§ About this exercise: Because the entries hold pictures, reproduce only their words, exactly as written.

§ Data shown:
= Beginning of Section =

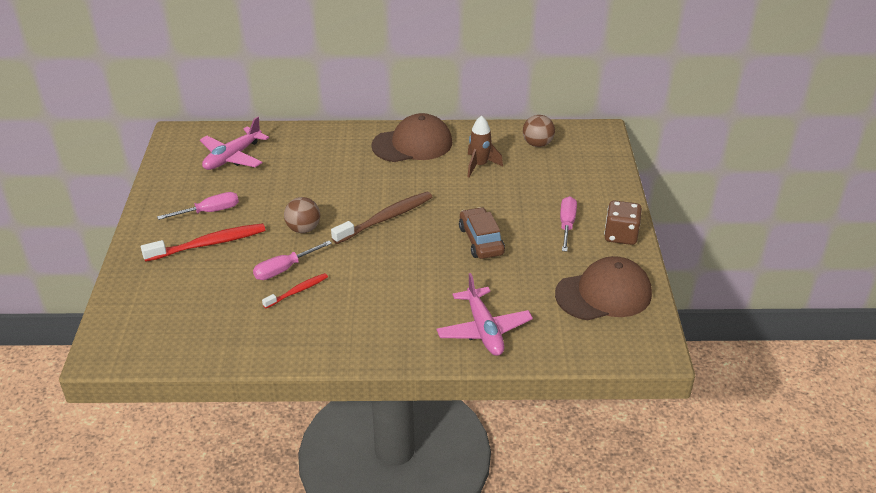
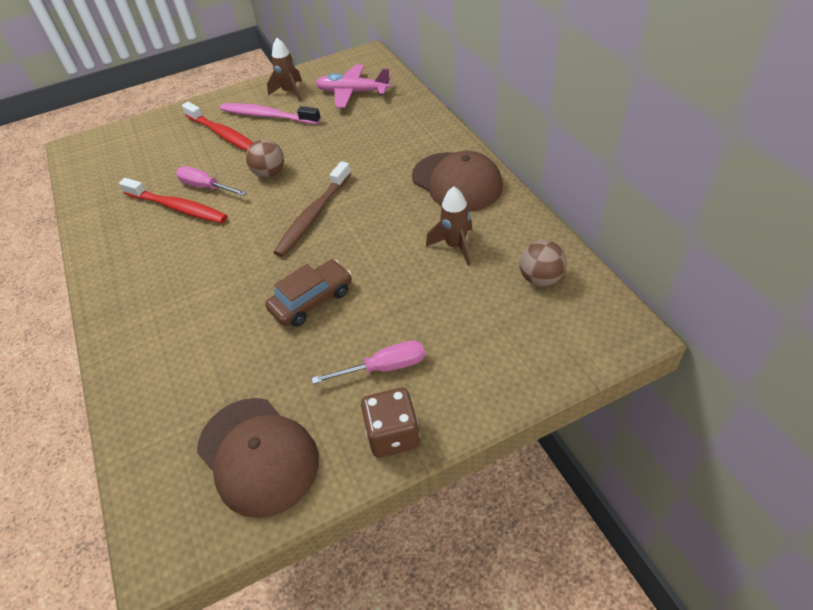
camera: 70 degrees right, 10 degrees up
pink screwdriver [157,192,239,220] -> pink toothbrush [220,103,321,124]
red toothbrush [262,273,328,308] -> red toothbrush [119,178,227,223], size x1.75
brown toothbrush [331,192,432,244] -> brown toothbrush turned 90 degrees clockwise [273,161,351,257]
pink plane [437,273,533,356] -> none
none -> brown rocket [267,38,302,102]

= End of Section =

§ Response for this exercise:
camera: 70 degrees right, 10 degrees up
pink screwdriver [157,192,239,220] -> pink toothbrush [220,103,321,124]
red toothbrush [262,273,328,308] -> red toothbrush [119,178,227,223], size x1.75
brown toothbrush [331,192,432,244] -> brown toothbrush turned 90 degrees clockwise [273,161,351,257]
pink plane [437,273,533,356] -> none
none -> brown rocket [267,38,302,102]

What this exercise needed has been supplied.